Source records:
--------------------------------

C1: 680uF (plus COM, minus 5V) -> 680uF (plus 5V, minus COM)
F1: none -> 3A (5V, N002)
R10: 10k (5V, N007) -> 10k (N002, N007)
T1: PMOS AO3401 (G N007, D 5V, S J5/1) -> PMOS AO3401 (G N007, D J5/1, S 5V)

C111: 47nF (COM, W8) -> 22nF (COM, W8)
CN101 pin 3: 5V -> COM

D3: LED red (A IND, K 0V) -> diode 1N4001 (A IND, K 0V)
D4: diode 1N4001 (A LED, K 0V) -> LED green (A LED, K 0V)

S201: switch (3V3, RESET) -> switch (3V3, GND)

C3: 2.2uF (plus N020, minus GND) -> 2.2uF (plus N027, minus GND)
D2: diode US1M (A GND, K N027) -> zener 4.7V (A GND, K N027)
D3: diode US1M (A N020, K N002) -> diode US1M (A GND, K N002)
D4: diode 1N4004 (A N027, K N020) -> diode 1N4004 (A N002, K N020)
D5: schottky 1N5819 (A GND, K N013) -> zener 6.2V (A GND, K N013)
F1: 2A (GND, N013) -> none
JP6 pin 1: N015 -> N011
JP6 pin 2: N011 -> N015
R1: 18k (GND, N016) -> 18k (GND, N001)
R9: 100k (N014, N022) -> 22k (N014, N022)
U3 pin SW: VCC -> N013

--------------------------------

Every line of the data is to be printed again exactly.

**Output for this exercise:**
C1: 680uF (plus COM, minus 5V) -> 680uF (plus 5V, minus COM)
F1: none -> 3A (5V, N002)
R10: 10k (5V, N007) -> 10k (N002, N007)
T1: PMOS AO3401 (G N007, D 5V, S J5/1) -> PMOS AO3401 (G N007, D J5/1, S 5V)

C111: 47nF (COM, W8) -> 22nF (COM, W8)
CN101 pin 3: 5V -> COM

D3: LED red (A IND, K 0V) -> diode 1N4001 (A IND, K 0V)
D4: diode 1N4001 (A LED, K 0V) -> LED green (A LED, K 0V)

S201: switch (3V3, RESET) -> switch (3V3, GND)

C3: 2.2uF (plus N020, minus GND) -> 2.2uF (plus N027, minus GND)
D2: diode US1M (A GND, K N027) -> zener 4.7V (A GND, K N027)
D3: diode US1M (A N020, K N002) -> diode US1M (A GND, K N002)
D4: diode 1N4004 (A N027, K N020) -> diode 1N4004 (A N002, K N020)
D5: schottky 1N5819 (A GND, K N013) -> zener 6.2V (A GND, K N013)
F1: 2A (GND, N013) -> none
JP6 pin 1: N015 -> N011
JP6 pin 2: N011 -> N015
R1: 18k (GND, N016) -> 18k (GND, N001)
R9: 100k (N014, N022) -> 22k (N014, N022)
U3 pin SW: VCC -> N013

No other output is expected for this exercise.